- **Task instructions**: Lines that contain the string "NAND" are the ones to list; copy all of them from the records.

- **Data listing**:
· · ·

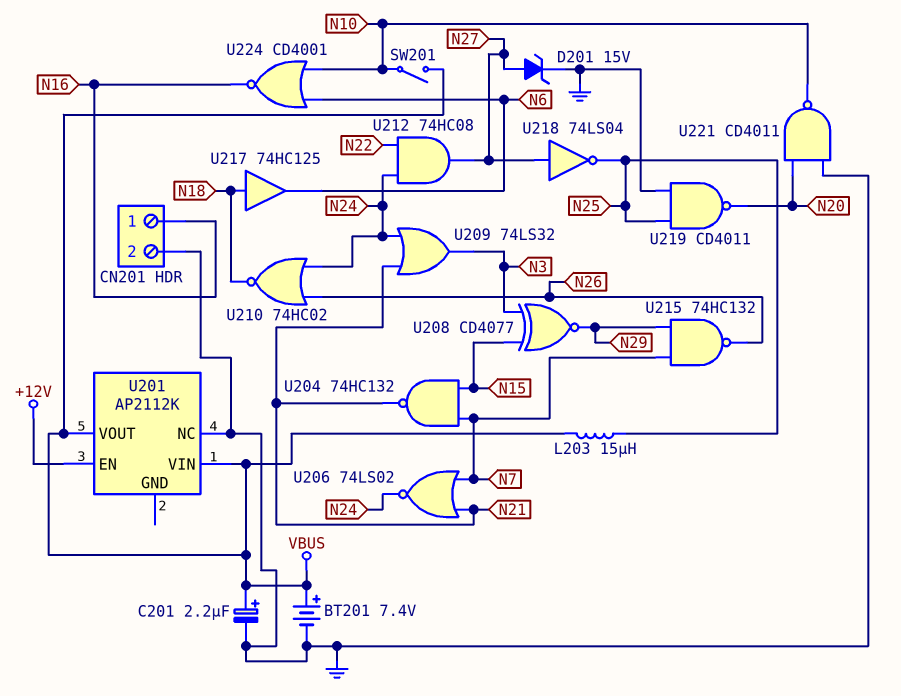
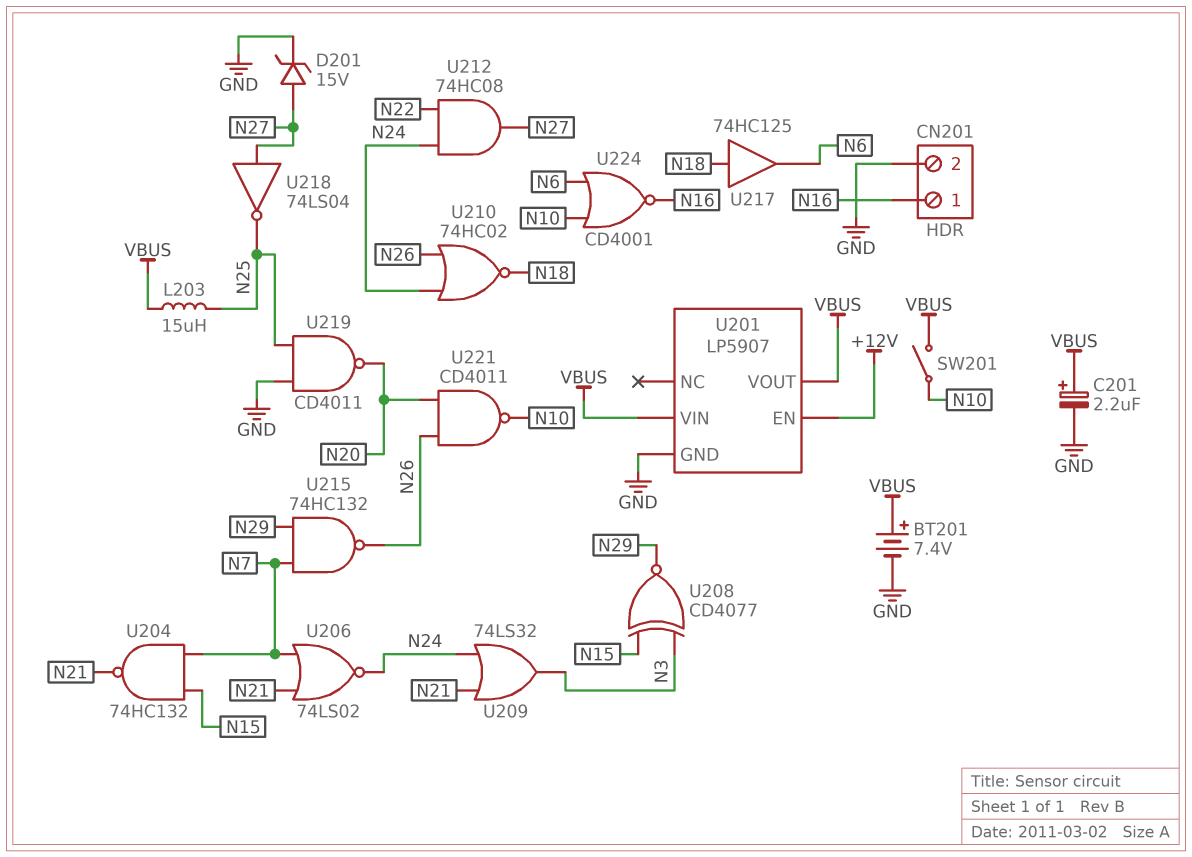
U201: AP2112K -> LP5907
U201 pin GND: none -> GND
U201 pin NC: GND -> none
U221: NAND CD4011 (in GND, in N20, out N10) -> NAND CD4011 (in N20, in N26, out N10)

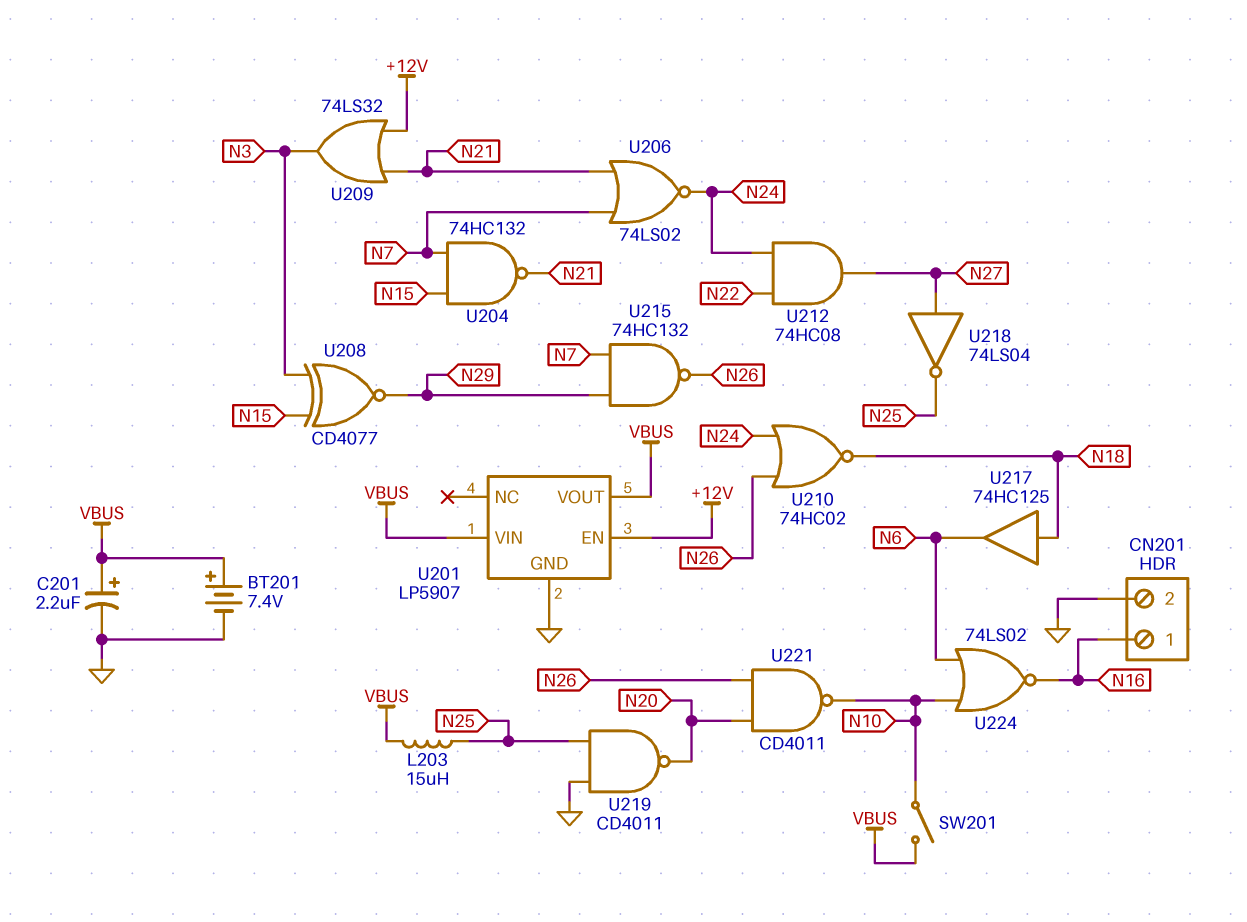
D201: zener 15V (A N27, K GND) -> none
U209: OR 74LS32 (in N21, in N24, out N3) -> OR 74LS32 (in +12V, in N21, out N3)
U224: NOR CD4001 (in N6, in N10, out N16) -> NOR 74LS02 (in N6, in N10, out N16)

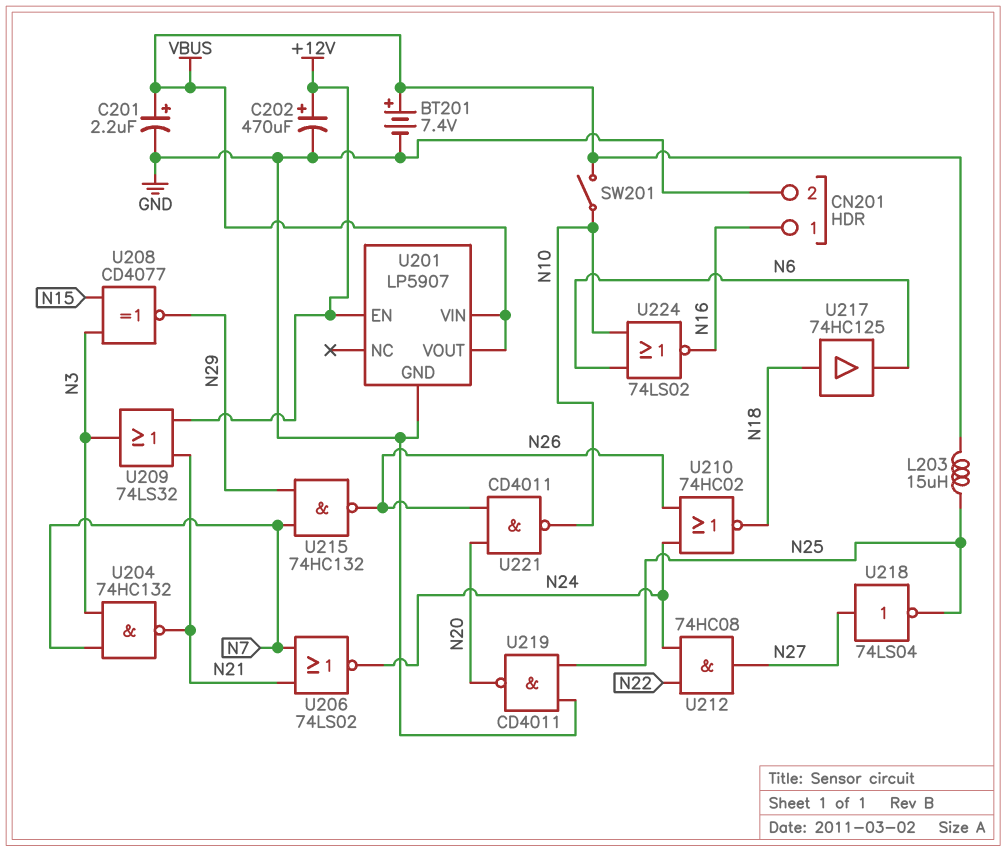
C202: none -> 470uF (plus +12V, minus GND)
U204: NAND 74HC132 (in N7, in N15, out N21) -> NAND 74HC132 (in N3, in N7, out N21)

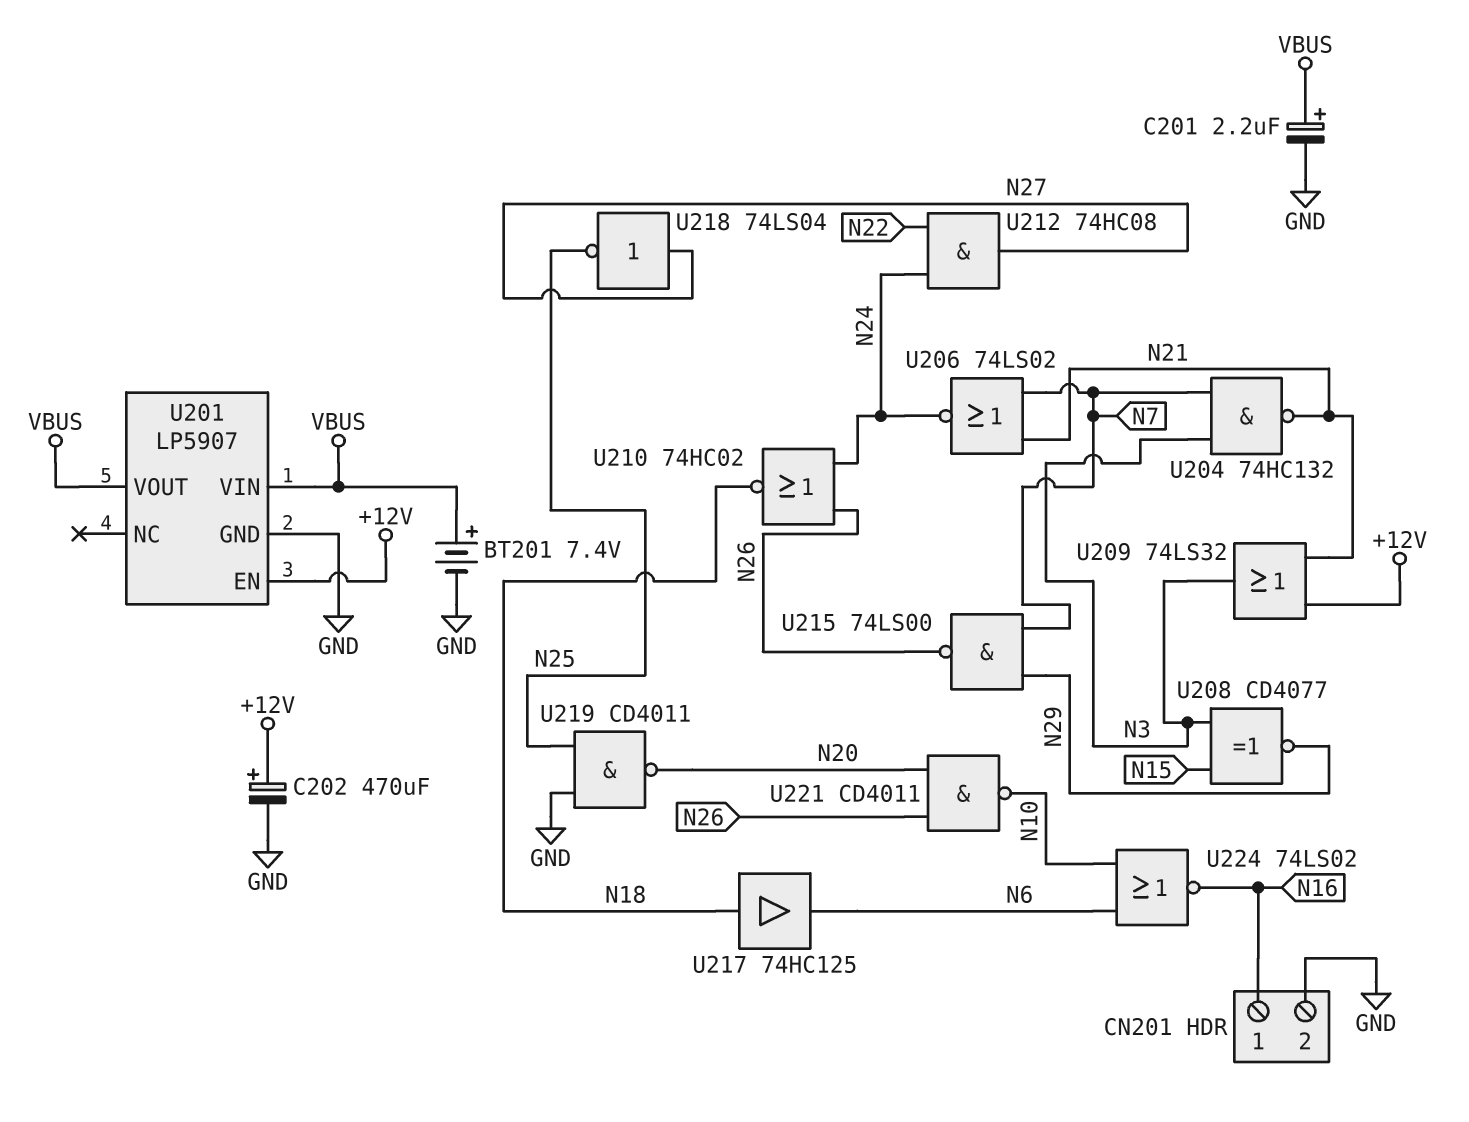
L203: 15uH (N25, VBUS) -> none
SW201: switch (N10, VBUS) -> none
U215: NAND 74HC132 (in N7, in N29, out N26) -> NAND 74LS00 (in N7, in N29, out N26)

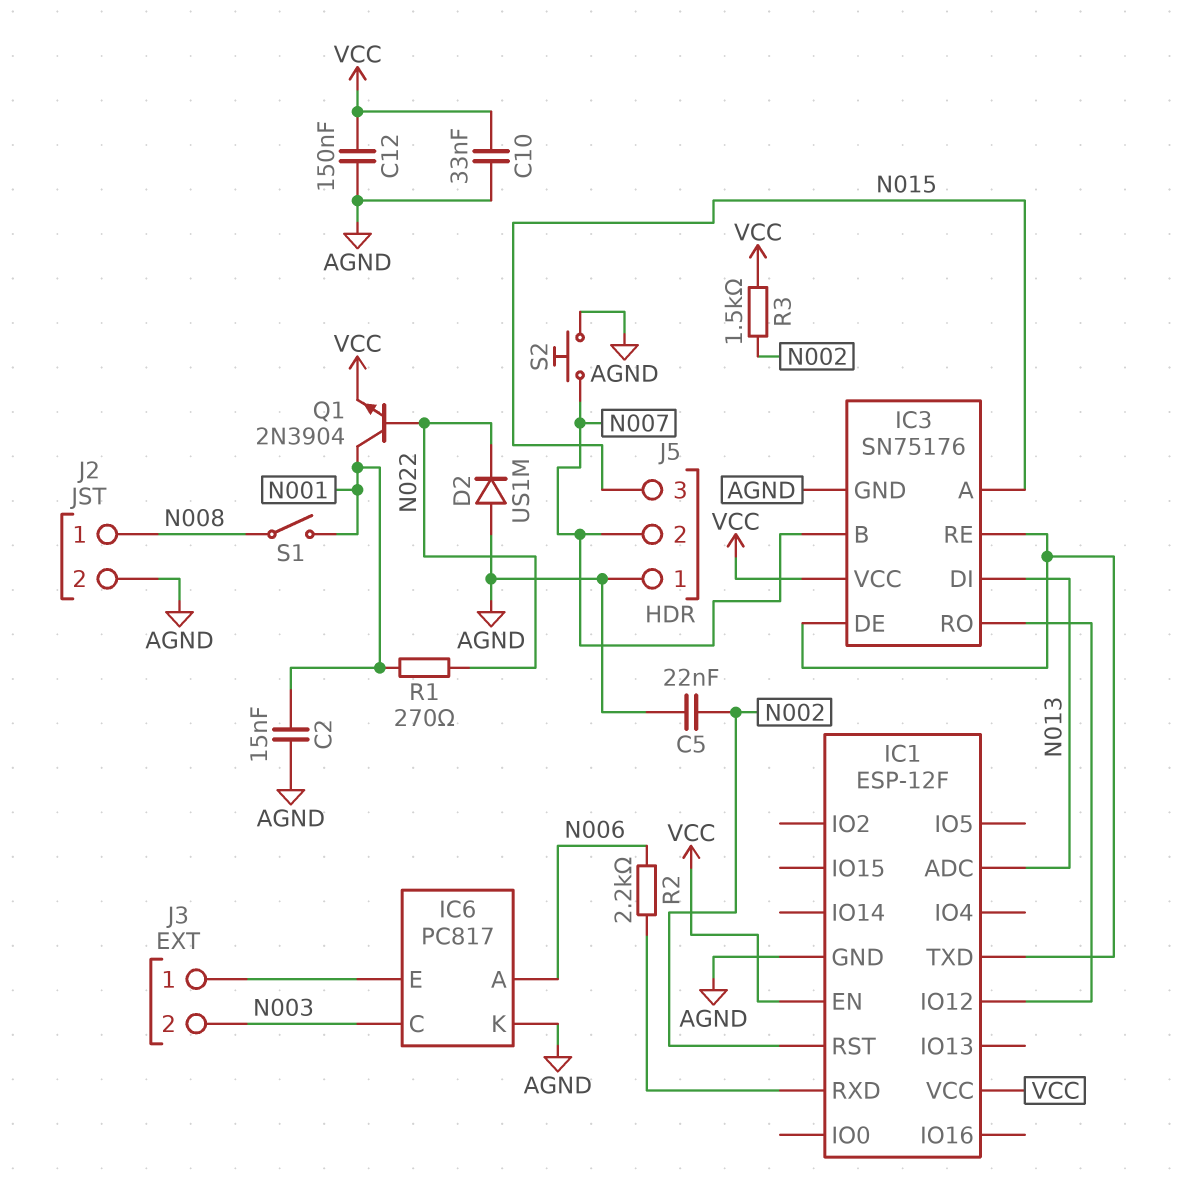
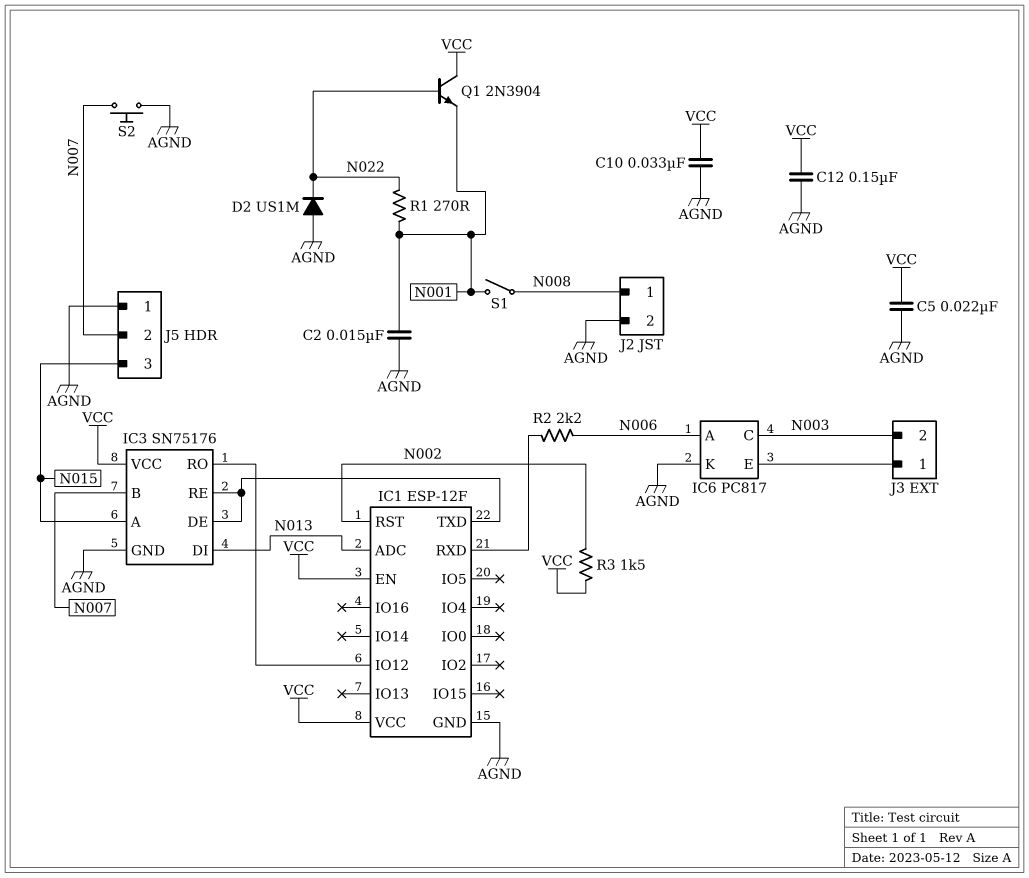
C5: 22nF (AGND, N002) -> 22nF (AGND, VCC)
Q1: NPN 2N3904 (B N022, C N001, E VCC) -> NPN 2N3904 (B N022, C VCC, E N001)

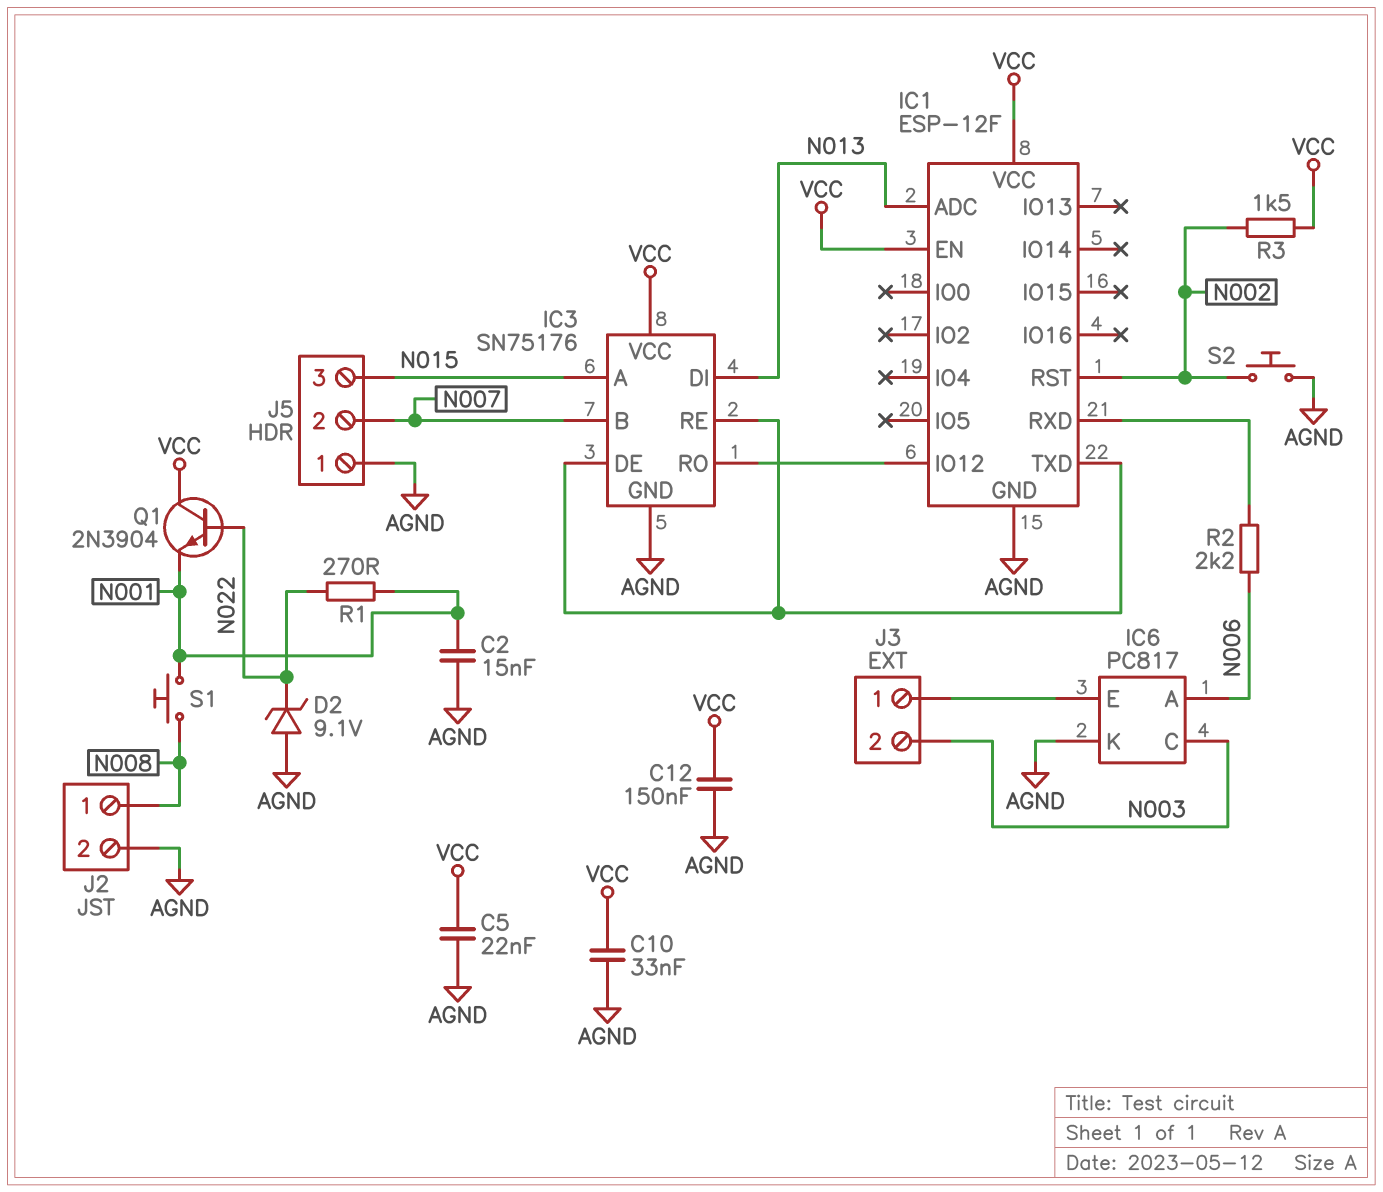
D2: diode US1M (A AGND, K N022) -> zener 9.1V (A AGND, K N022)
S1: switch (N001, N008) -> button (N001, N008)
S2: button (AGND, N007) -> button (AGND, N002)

· · ·

- **Answer to this task**:
U221: NAND CD4011 (in GND, in N20, out N10) -> NAND CD4011 (in N20, in N26, out N10)
U204: NAND 74HC132 (in N7, in N15, out N21) -> NAND 74HC132 (in N3, in N7, out N21)
U215: NAND 74HC132 (in N7, in N29, out N26) -> NAND 74LS00 (in N7, in N29, out N26)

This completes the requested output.